■ Exercise data:
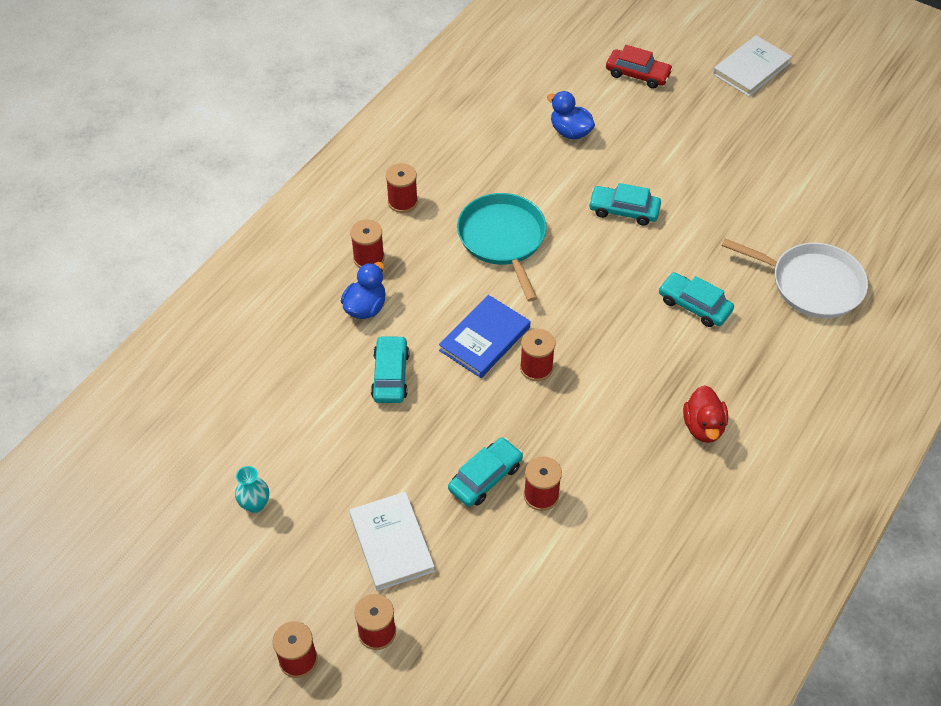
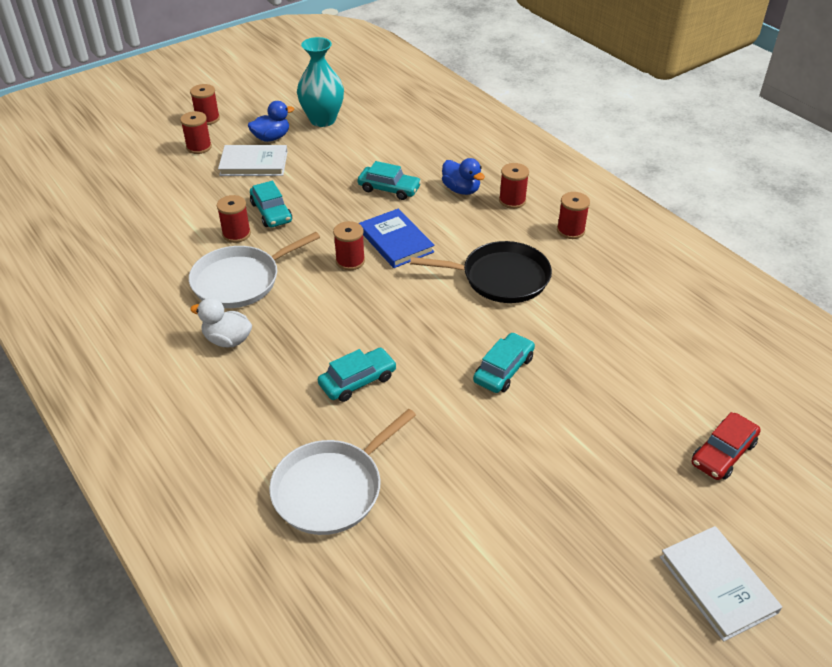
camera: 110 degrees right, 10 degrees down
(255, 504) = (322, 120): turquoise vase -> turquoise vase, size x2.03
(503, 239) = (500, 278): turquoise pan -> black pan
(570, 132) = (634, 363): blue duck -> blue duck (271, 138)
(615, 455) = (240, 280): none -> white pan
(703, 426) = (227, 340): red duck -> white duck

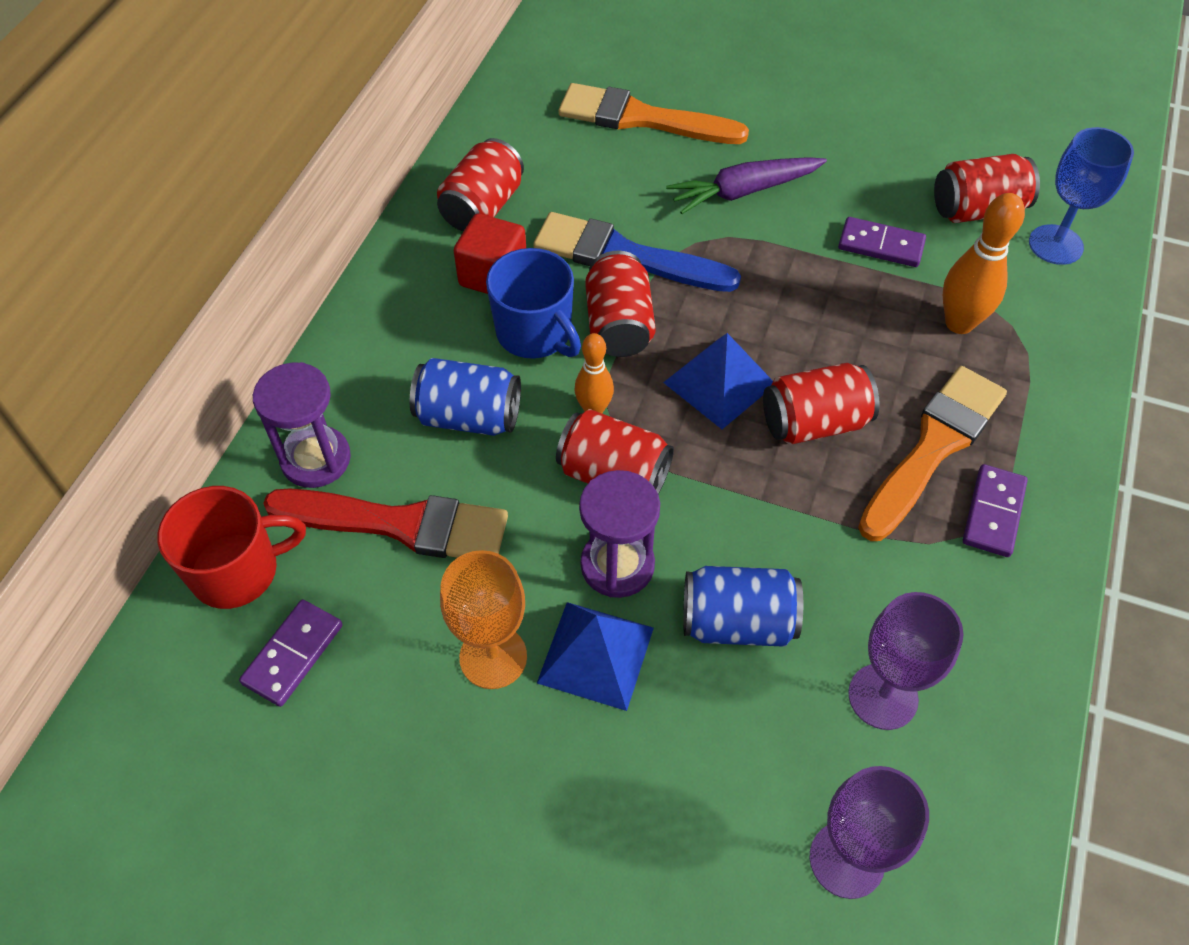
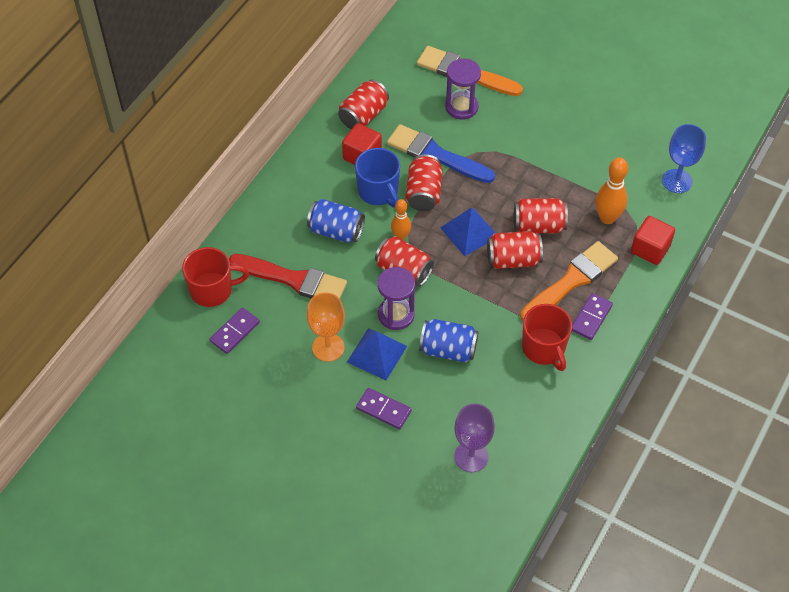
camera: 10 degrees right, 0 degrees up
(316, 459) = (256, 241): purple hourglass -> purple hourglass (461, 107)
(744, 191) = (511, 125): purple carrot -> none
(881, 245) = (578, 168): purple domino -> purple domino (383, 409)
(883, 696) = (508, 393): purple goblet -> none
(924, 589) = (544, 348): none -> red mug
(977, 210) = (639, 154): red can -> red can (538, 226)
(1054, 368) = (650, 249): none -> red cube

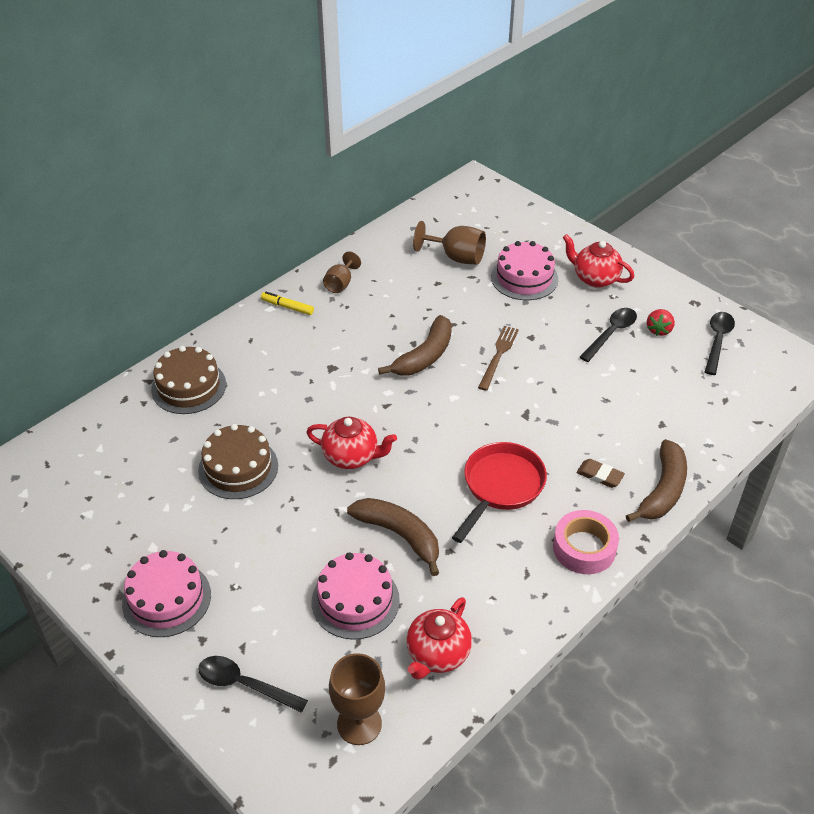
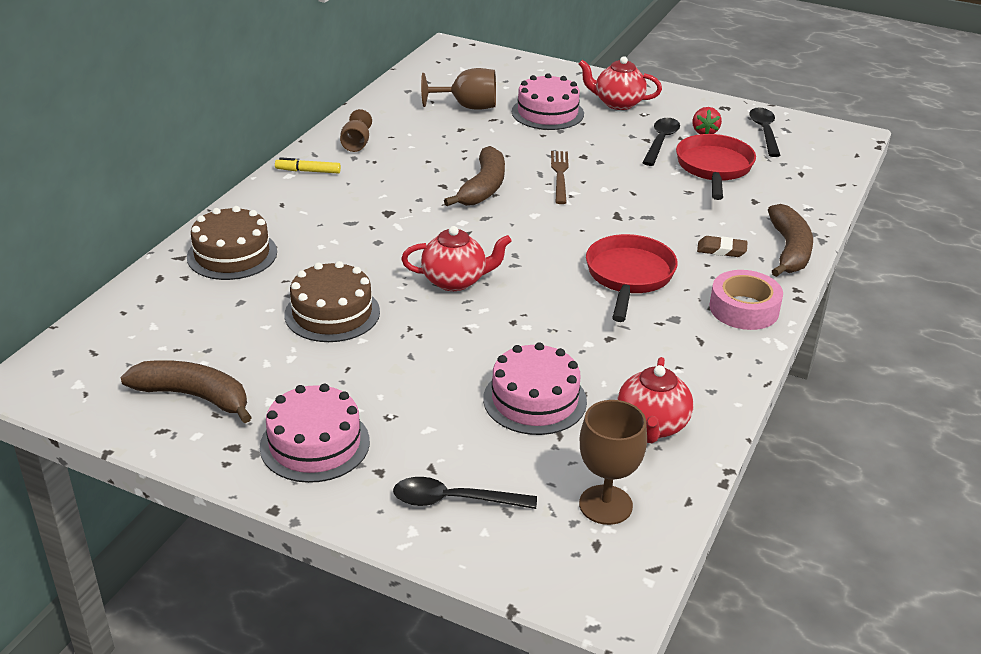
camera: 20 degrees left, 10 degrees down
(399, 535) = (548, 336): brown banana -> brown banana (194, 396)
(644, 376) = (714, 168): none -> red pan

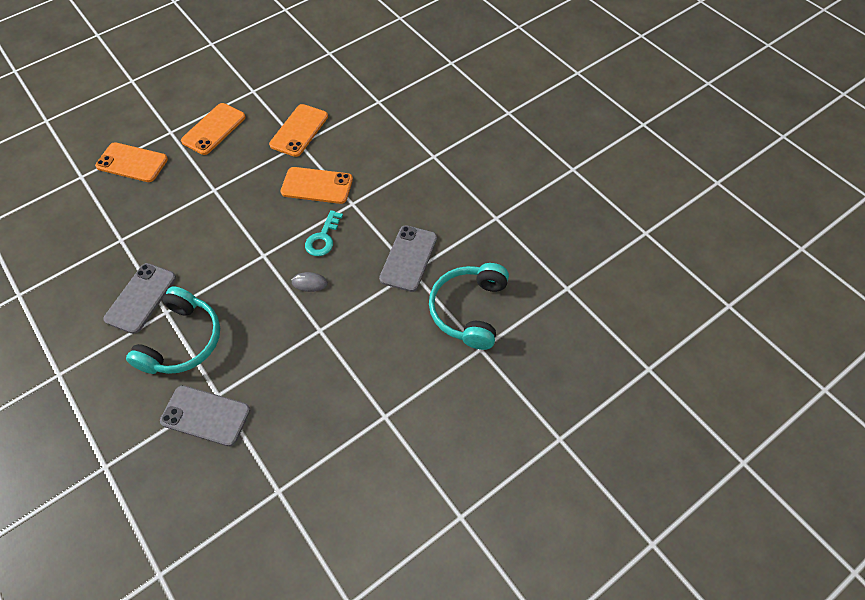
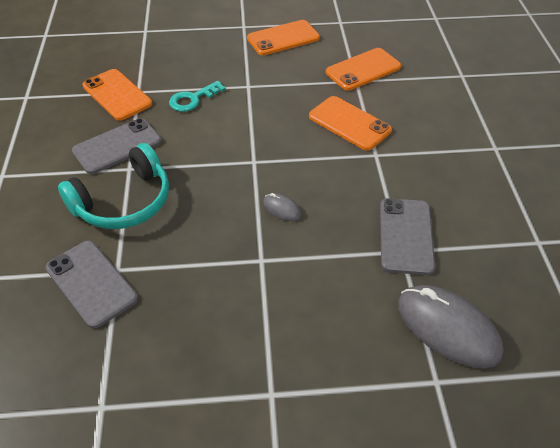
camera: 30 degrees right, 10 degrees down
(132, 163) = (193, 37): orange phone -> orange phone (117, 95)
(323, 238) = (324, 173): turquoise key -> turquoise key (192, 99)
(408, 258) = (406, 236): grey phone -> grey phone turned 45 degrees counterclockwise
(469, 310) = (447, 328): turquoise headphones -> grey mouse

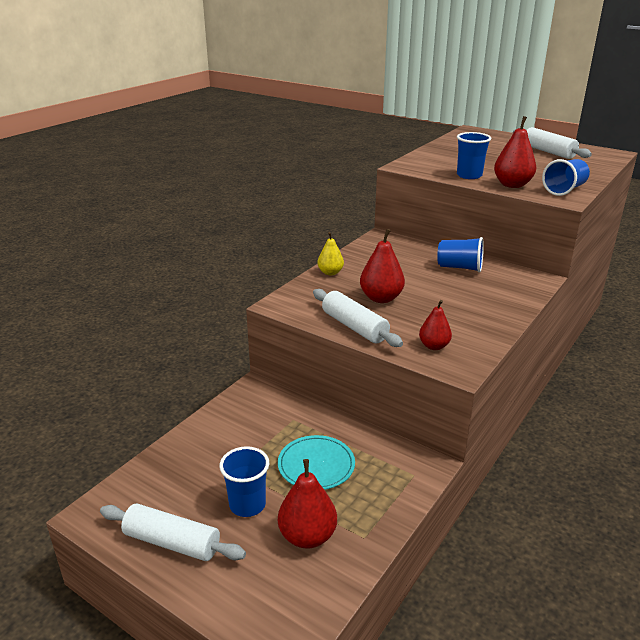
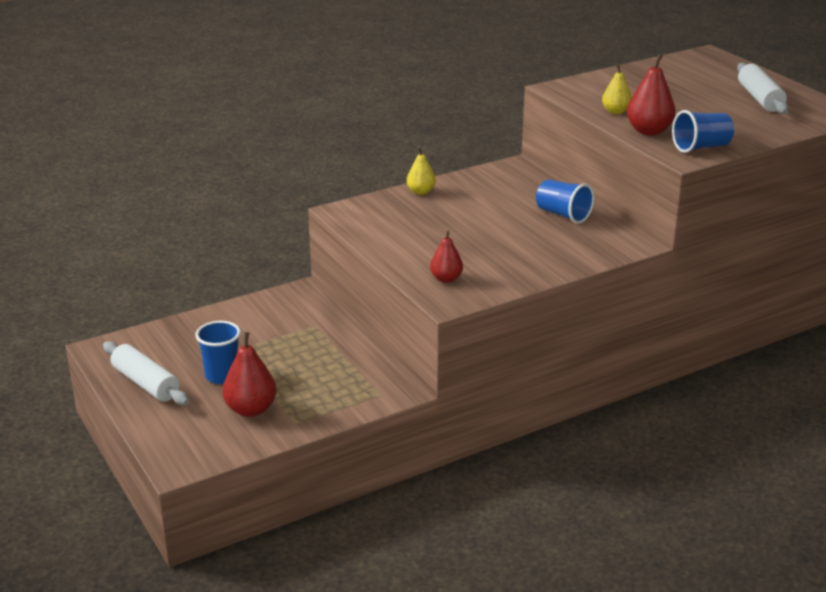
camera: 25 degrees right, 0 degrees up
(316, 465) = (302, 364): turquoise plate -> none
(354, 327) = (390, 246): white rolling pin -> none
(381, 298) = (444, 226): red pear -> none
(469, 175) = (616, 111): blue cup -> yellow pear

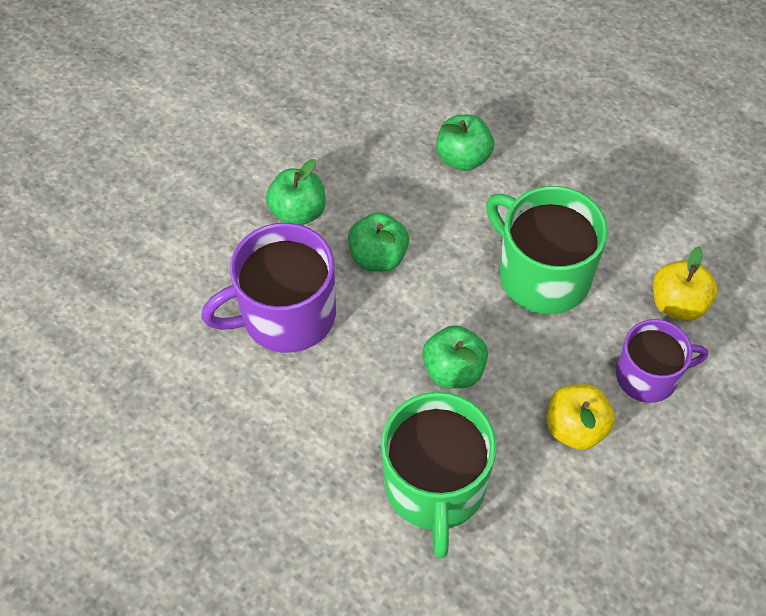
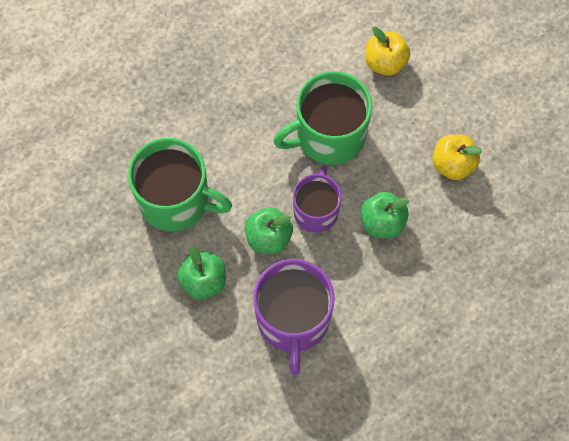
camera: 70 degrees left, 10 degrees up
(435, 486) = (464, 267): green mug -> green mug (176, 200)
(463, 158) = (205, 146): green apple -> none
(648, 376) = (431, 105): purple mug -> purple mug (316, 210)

■ Task requirements: Among the entries above, count the lines that contain the word "green" and give the number by itself.

■ Completed exercise: 2